■ Given entries:
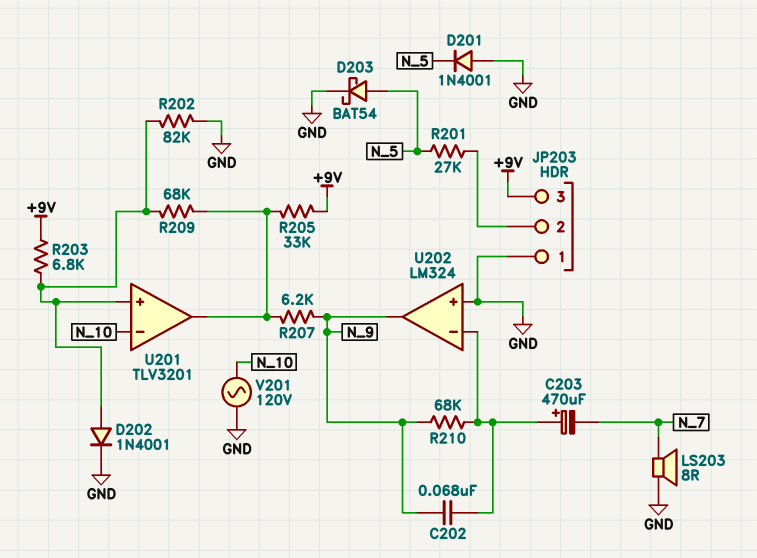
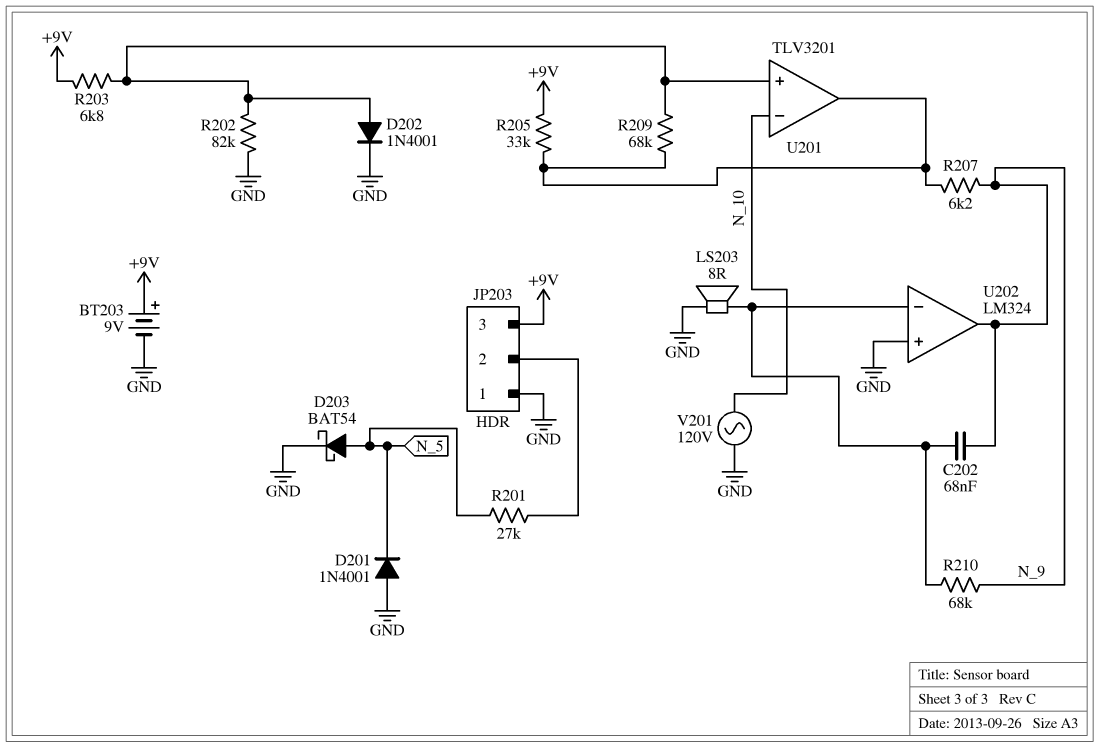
BT203: none -> 9V (plus +9V, minus GND)
C203: 470uF (plus U202/in-, minus N_7) -> none
LS203: speaker 8R (GND, N_7) -> speaker 8R (GND, U202/in-)

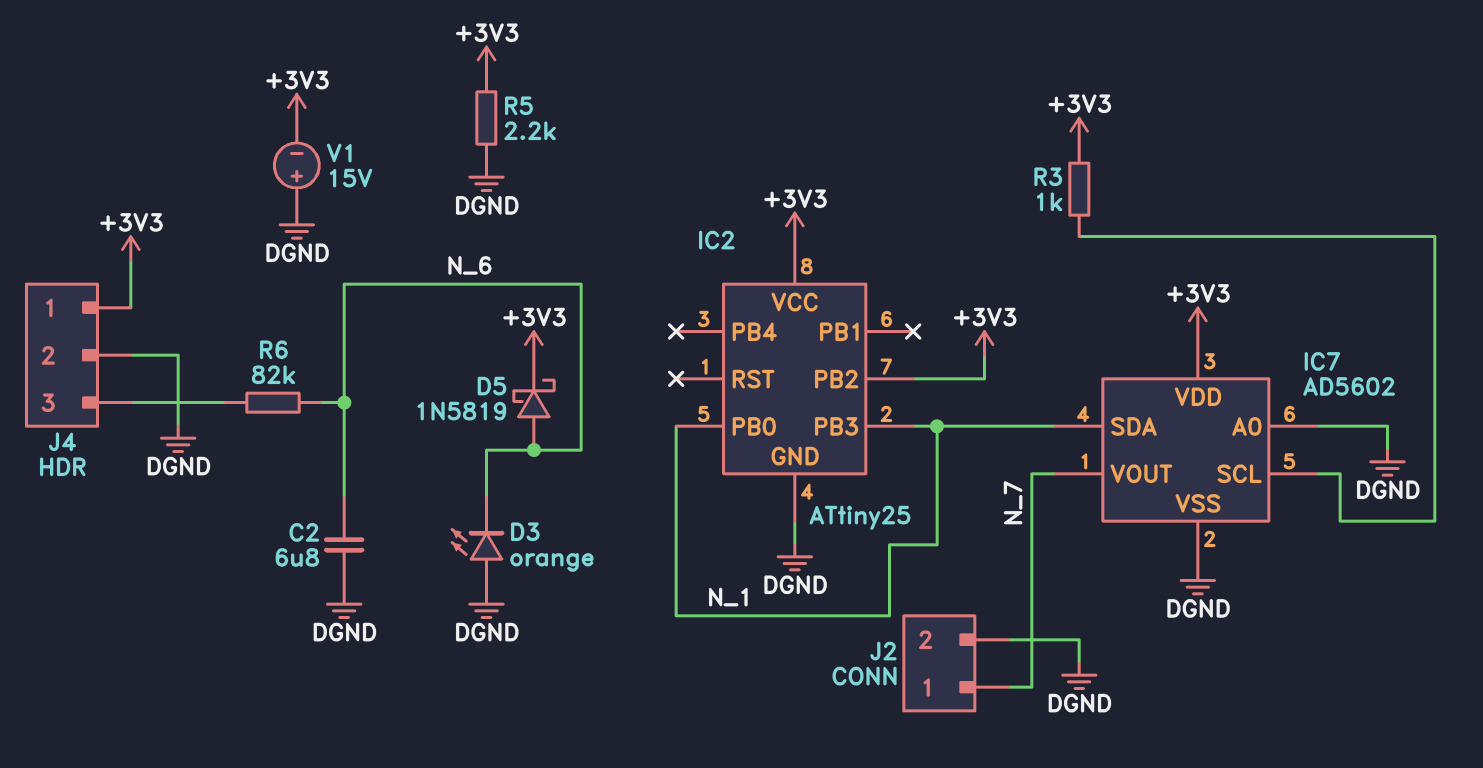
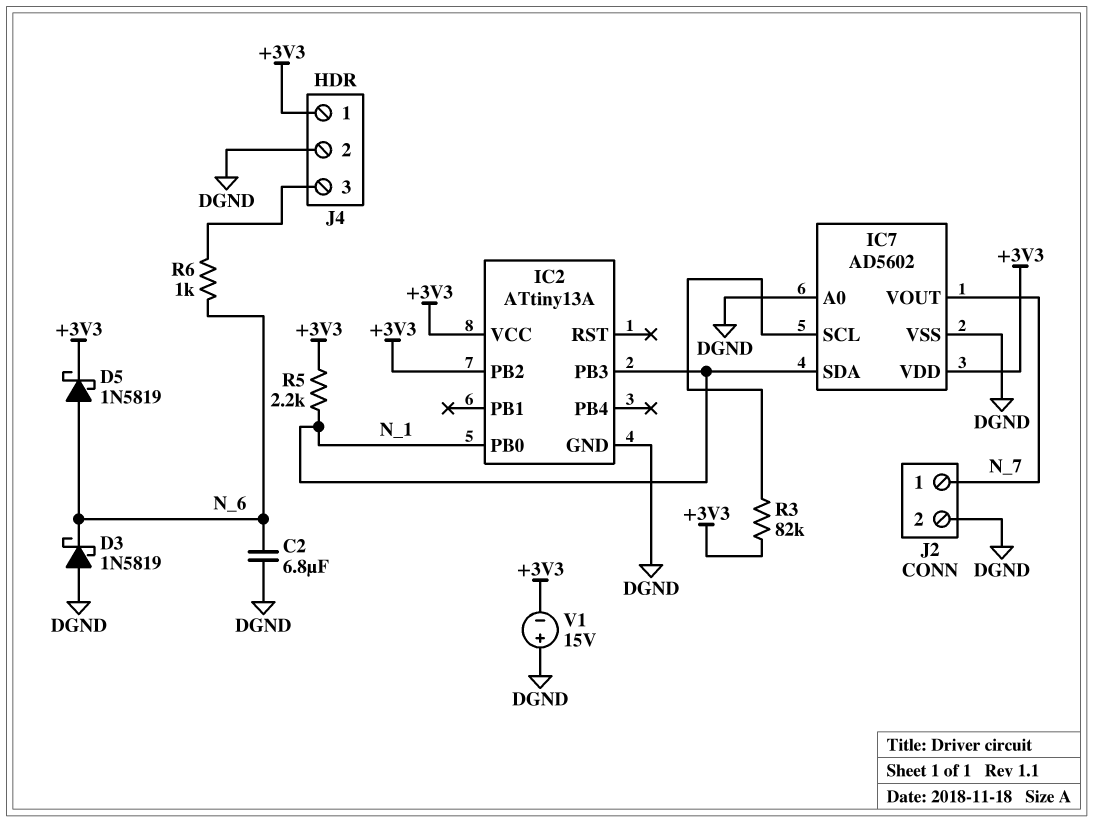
D3: LED orange (A DGND, K N_6) -> schottky 1N5819 (A DGND, K N_6)
IC2: ATtiny25 -> ATtiny13A
R3: 1k (+3V3, IC7/SCL) -> 82k (+3V3, IC7/SCL)
R5: 2.2k (+3V3, DGND) -> 2.2k (+3V3, N_1)
R6: 82k (J4/3, N_6) -> 1k (J4/3, N_6)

■ What to do:
Each line from the one containing "LS203: speaker 8R" to the final line of the data must be printed exactly, both included, with nothing else and no pictures.

■ Reply to the exercise:
LS203: speaker 8R (GND, N_7) -> speaker 8R (GND, U202/in-)

D3: LED orange (A DGND, K N_6) -> schottky 1N5819 (A DGND, K N_6)
IC2: ATtiny25 -> ATtiny13A
R3: 1k (+3V3, IC7/SCL) -> 82k (+3V3, IC7/SCL)
R5: 2.2k (+3V3, DGND) -> 2.2k (+3V3, N_1)
R6: 82k (J4/3, N_6) -> 1k (J4/3, N_6)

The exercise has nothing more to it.